*WORK INSTRUCTIONS:*
Repeat word for word the stretch of lines below that starts with the line containing "brown L-shape: rotated" and ends with the line containing "yellow cross: rotated 26 degrees clockwise", both included. Leave the pictures out.

*EXERCISE DATA:*
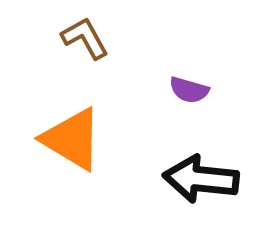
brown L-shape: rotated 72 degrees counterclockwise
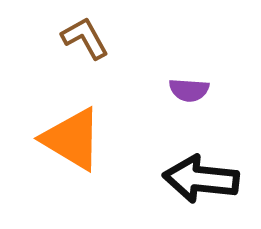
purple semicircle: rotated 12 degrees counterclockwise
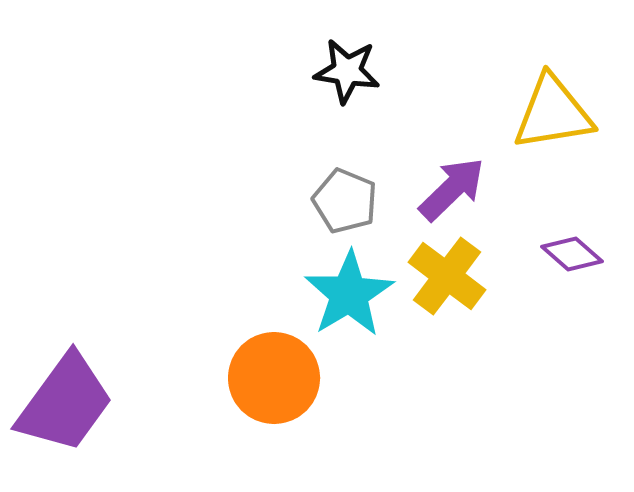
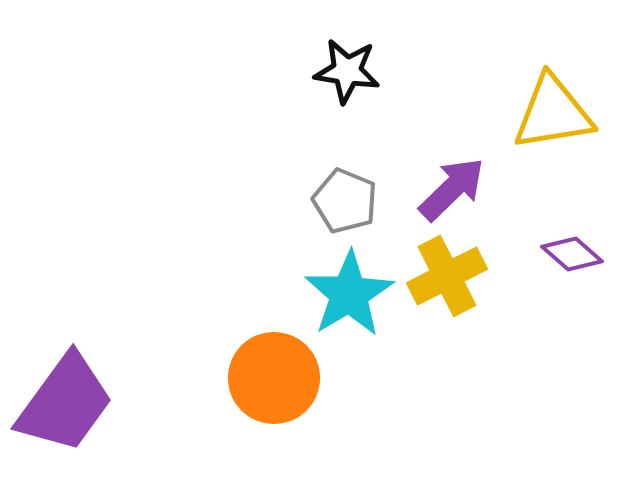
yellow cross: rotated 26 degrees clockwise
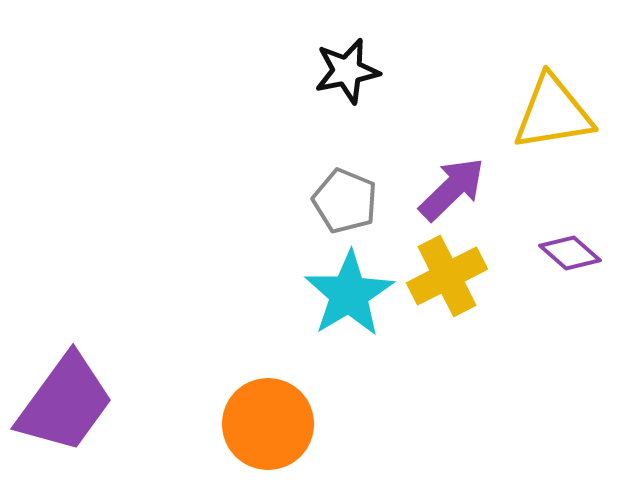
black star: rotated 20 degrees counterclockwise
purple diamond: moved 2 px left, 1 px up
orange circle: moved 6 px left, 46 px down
* * *
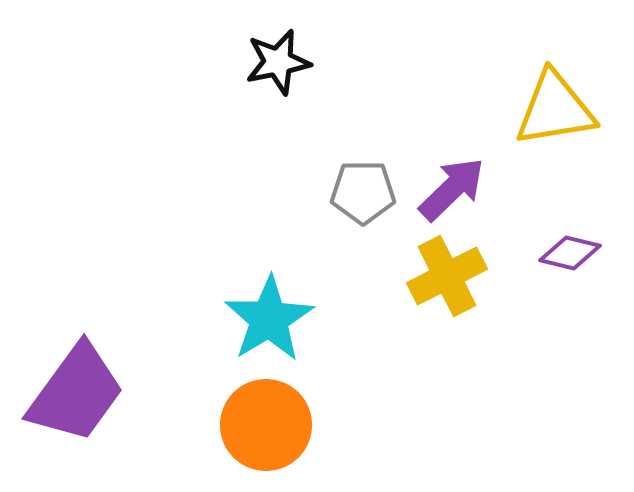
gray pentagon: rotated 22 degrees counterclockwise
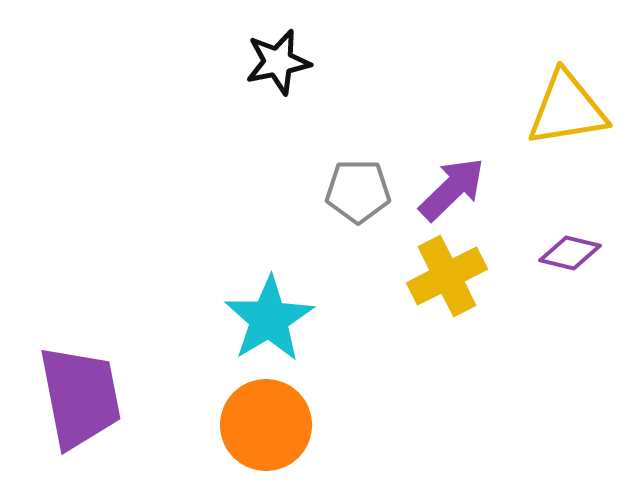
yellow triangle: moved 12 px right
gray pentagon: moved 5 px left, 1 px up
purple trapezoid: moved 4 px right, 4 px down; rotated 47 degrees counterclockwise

*FINISHED TASK:*
brown L-shape: rotated 72 degrees counterclockwise
purple semicircle: rotated 12 degrees counterclockwise
yellow cross: rotated 26 degrees clockwise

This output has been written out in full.